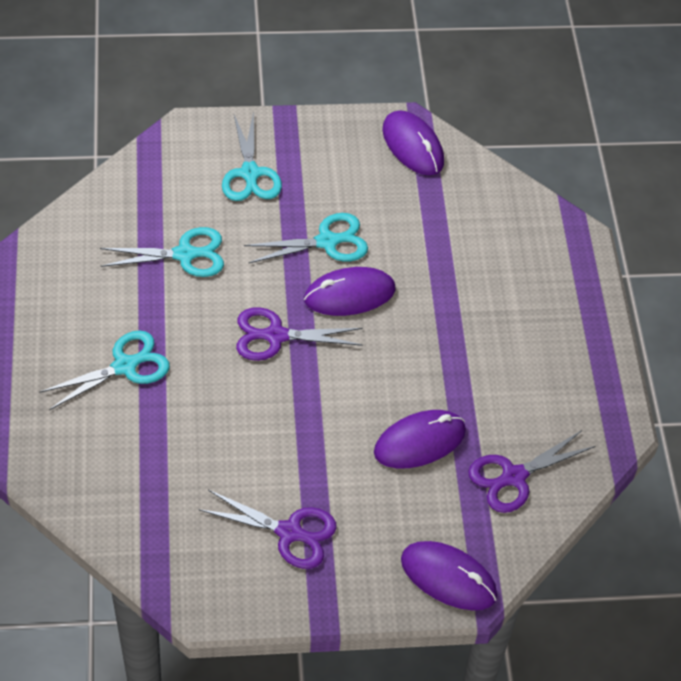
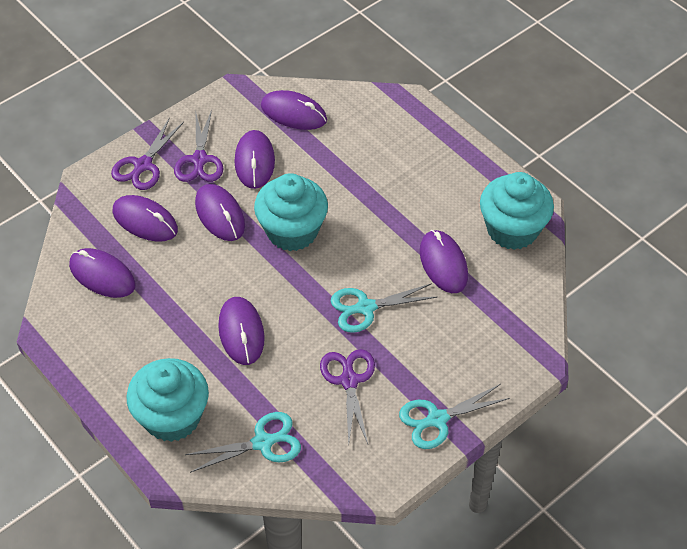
purple mouse: 4 -> 7
turquoise cupcake: 0 -> 3
turquoise scissors: 4 -> 3

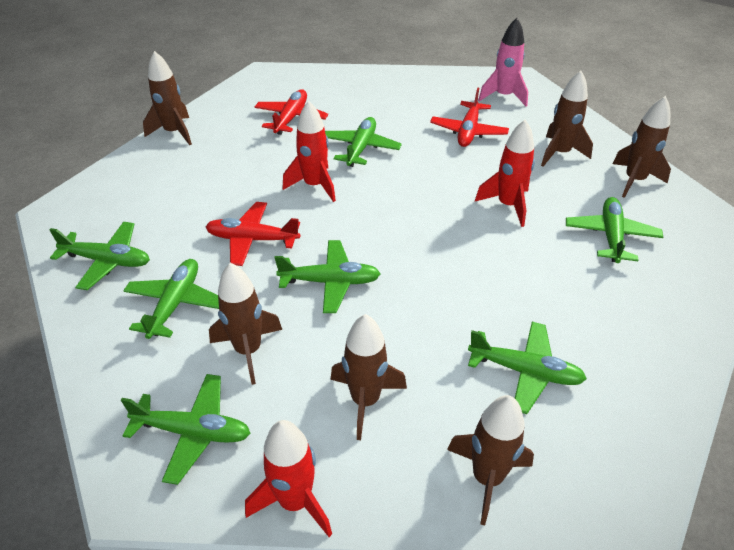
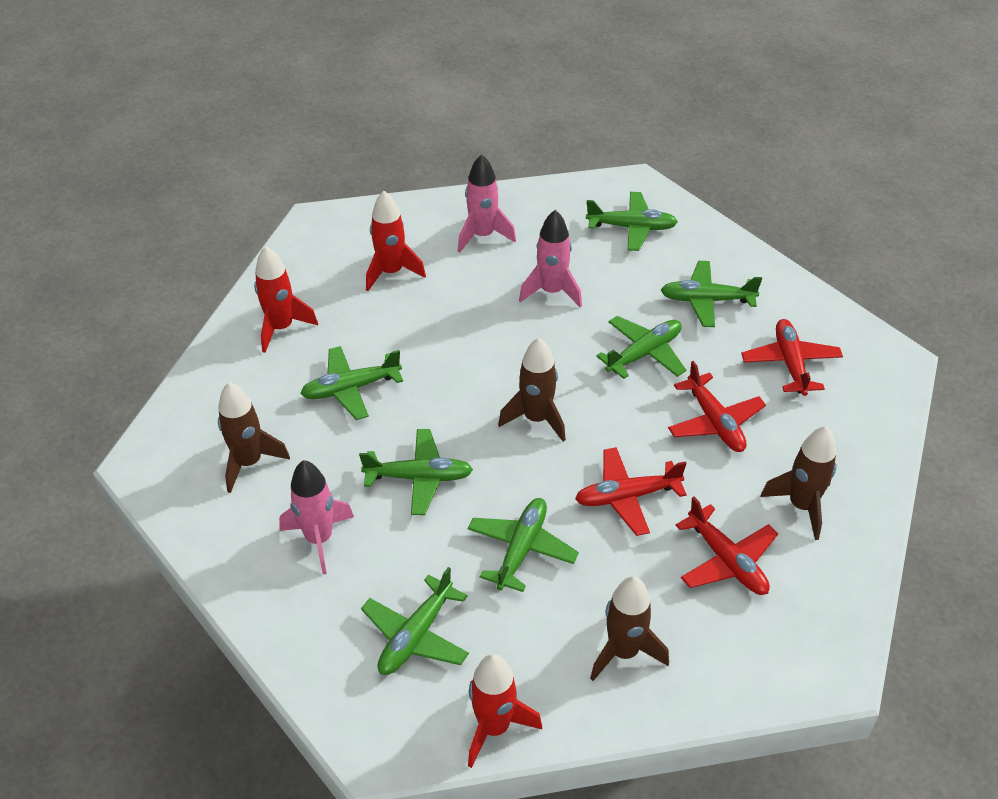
brown rocket: 6 -> 4
pink rocket: 1 -> 3
red plane: 3 -> 4

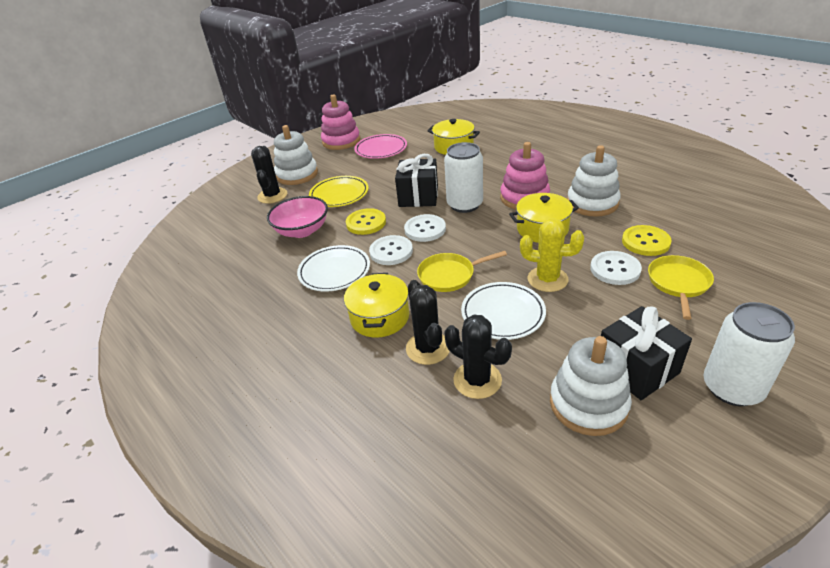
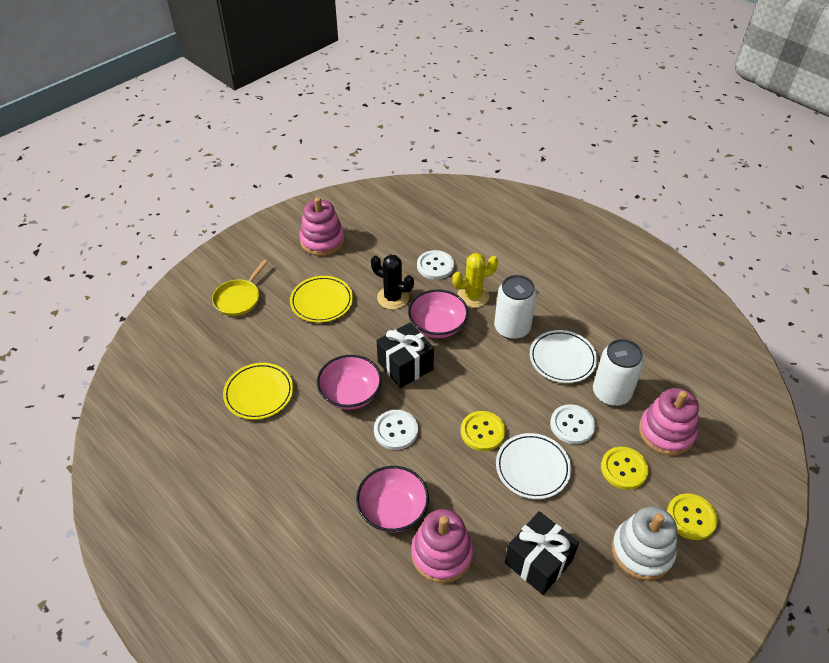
black cactus: 3 -> 1
pink bowl: 1 -> 3
pink plate: 1 -> 0
pink stacking toy: 2 -> 3
white stacking toy: 3 -> 1
yellow button: 2 -> 3
yellow pan: 2 -> 1
yellow plate: 1 -> 2
yellow pot: 3 -> 0

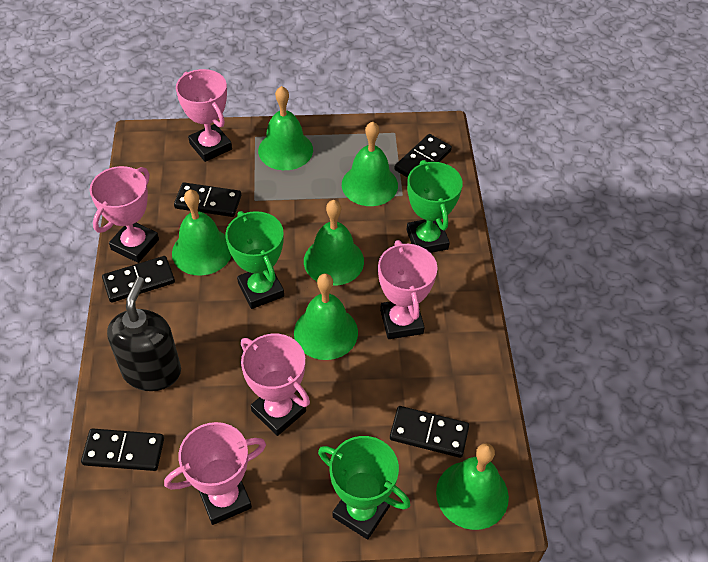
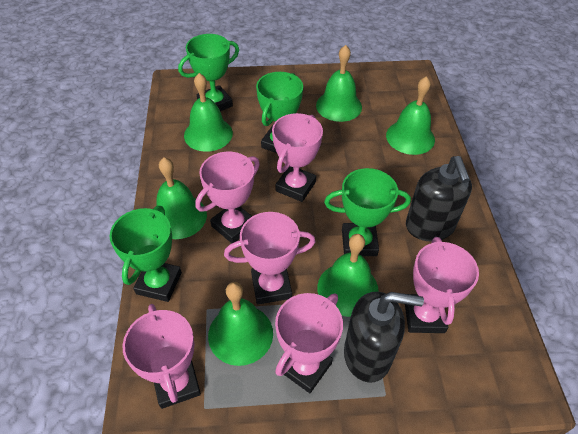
black domino: 5 -> 0
black soap dispenser: 1 -> 2
green trophy: 3 -> 4
pink trophy: 5 -> 6

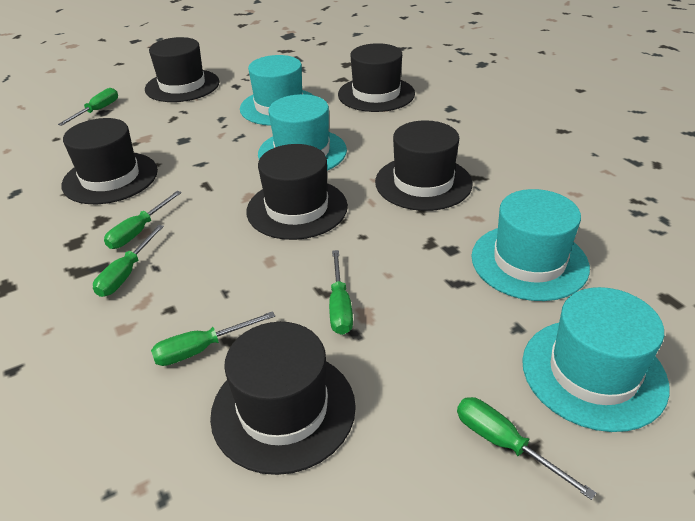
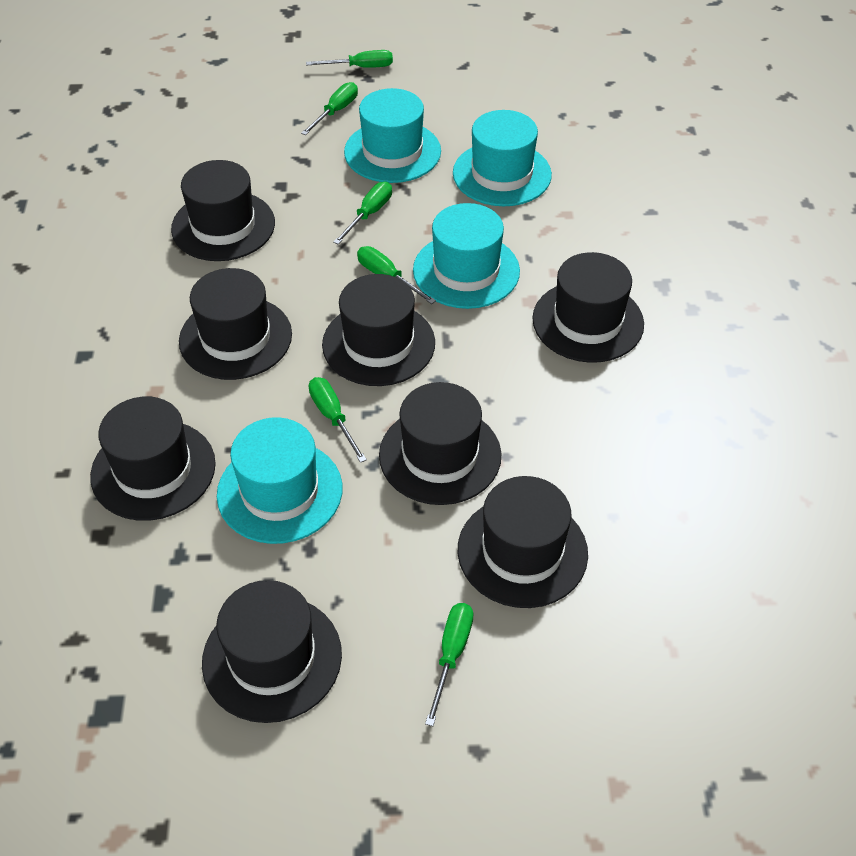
black hat: 6 -> 8

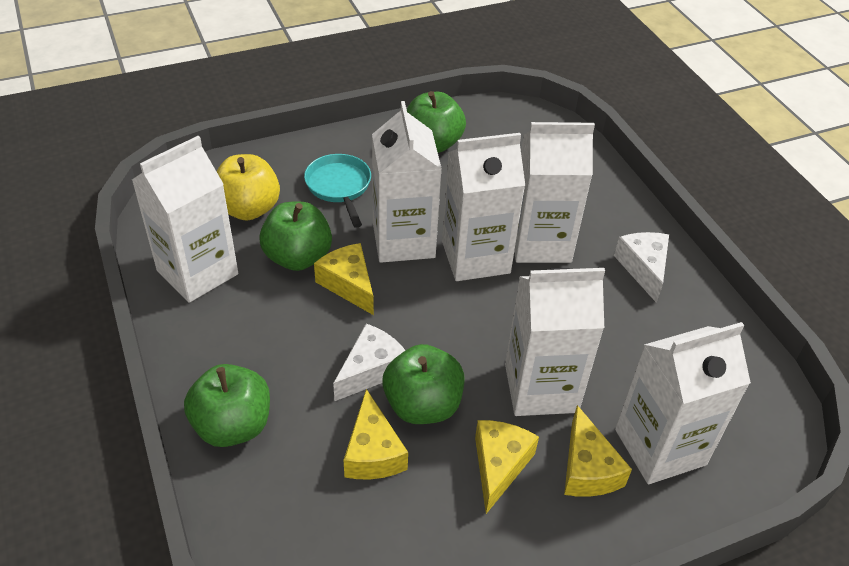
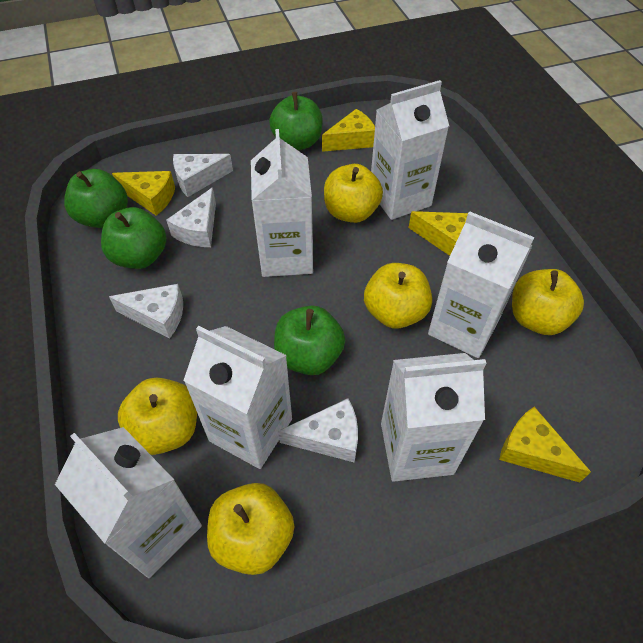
turquoise pan: 1 -> 0
white cheese: 2 -> 4
yellow apple: 1 -> 5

┄┄┄┄┄┄

Write out, word for word, only the lines from the one containing "pink bowl: 1 -> 3" to the end of the data above; the pictures stay out.

**Problem solution**
pink bowl: 1 -> 3
pink plate: 1 -> 0
pink stacking toy: 2 -> 3
white stacking toy: 3 -> 1
yellow button: 2 -> 3
yellow pan: 2 -> 1
yellow plate: 1 -> 2
yellow pot: 3 -> 0

black domino: 5 -> 0
black soap dispenser: 1 -> 2
green trophy: 3 -> 4
pink trophy: 5 -> 6

black hat: 6 -> 8

turquoise pan: 1 -> 0
white cheese: 2 -> 4
yellow apple: 1 -> 5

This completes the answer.